» **Task instructions**: From the listing below, copy each line where "none" occurs.

» **Data to process**:
________
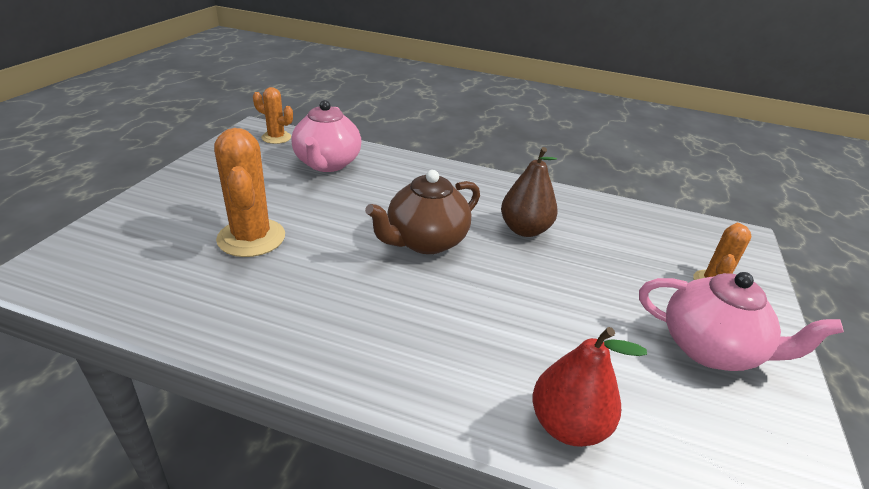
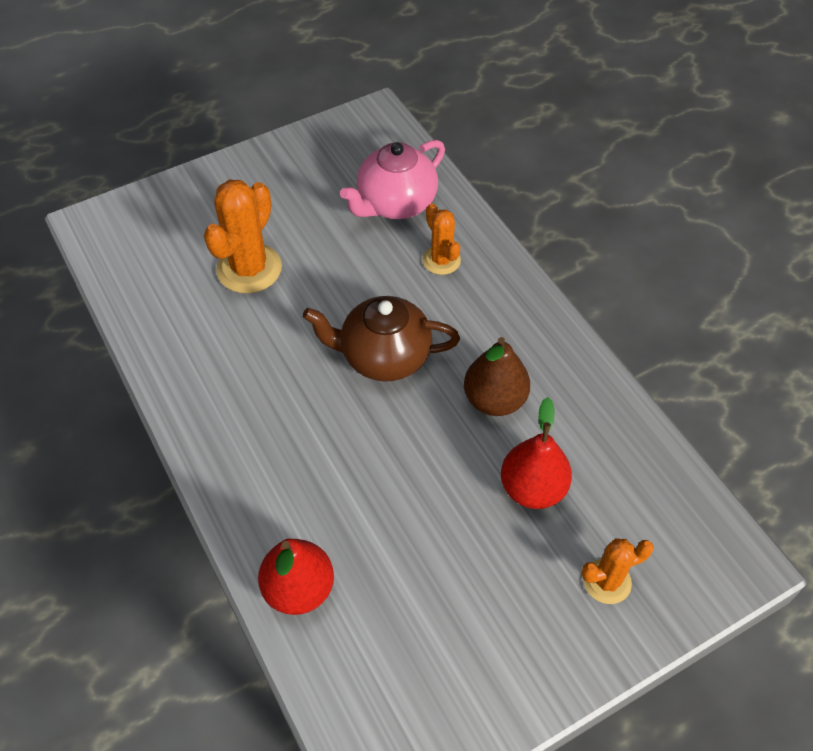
camera: 45 degrees right, 20 degrees up
(276, 137) = (383, 138): orange cactus -> orange cactus (441, 260)
(610, 261) = (532, 488): none -> red pear
(711, 349) = (498, 629): pink teapot -> none

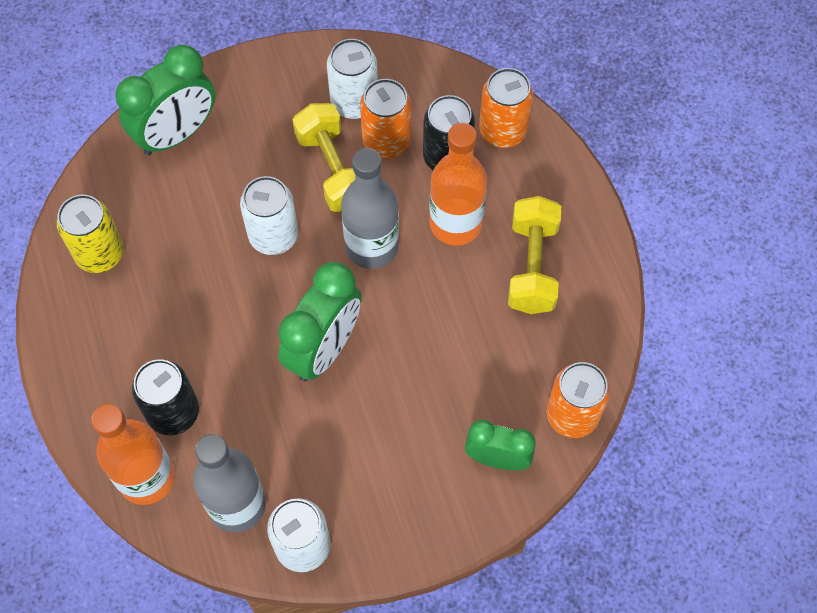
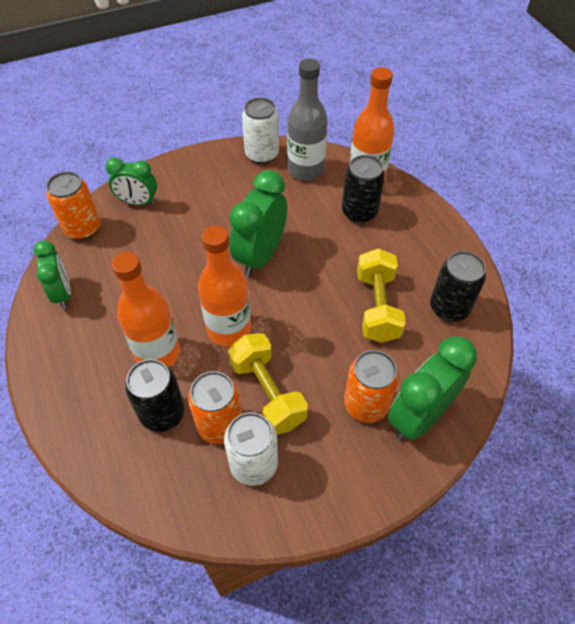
camera: 175 degrees right, 10 degrees down
(100, 253) = (449, 308): yellow can -> black can
(273, 236) = (311, 331): white can -> none
(371, 247) = (229, 329): grey bottle -> orange bottle
(502, 131) = (106, 445): orange can -> orange can (366, 404)
(532, 266) = (96, 324): yellow dumbbell -> yellow dumbbell (377, 307)
(580, 312) = (63, 293): none -> green clock

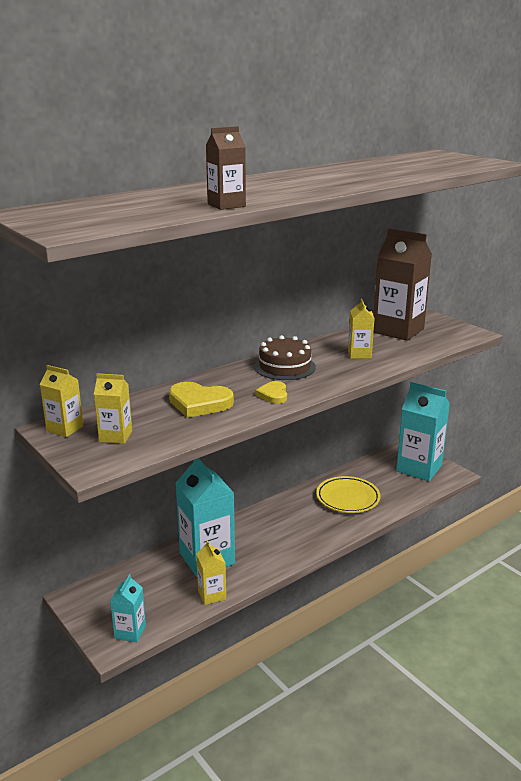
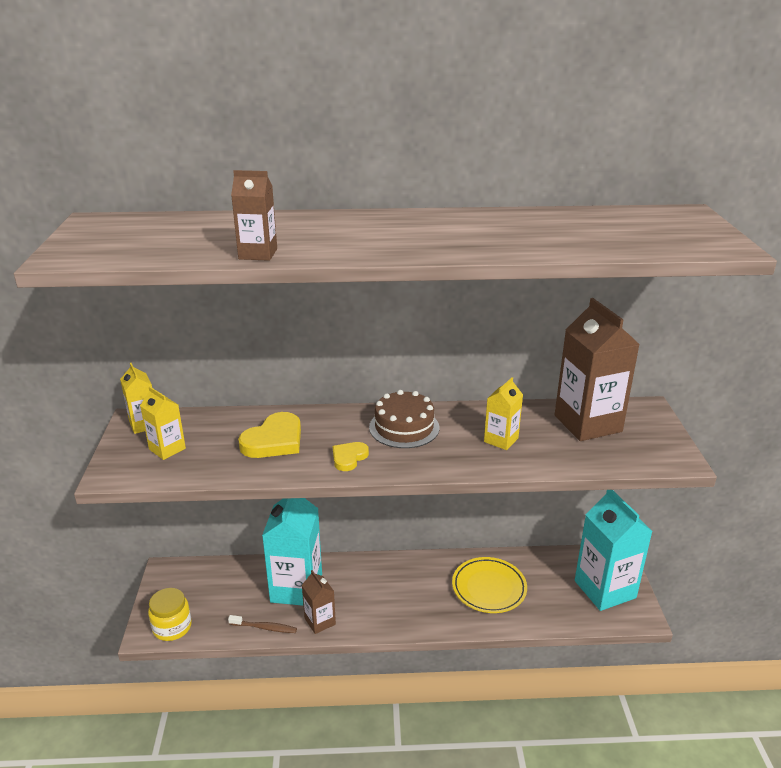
camera: 35 degrees right, 5 degrees up
(130, 632) = (172, 627): turquoise carton -> yellow jar
(199, 403) = (274, 440): yellow heart -> yellow heart turned 105 degrees counterclockwise
(212, 595) = (264, 627): yellow carton -> brown toothbrush
(251, 571) = (320, 621): none -> brown carton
________
» **Answer to the problem**:
(610, 261) = (532, 488): none -> red pear
(711, 349) = (498, 629): pink teapot -> none
(273, 236) = (311, 331): white can -> none
(580, 312) = (63, 293): none -> green clock
(251, 571) = (320, 621): none -> brown carton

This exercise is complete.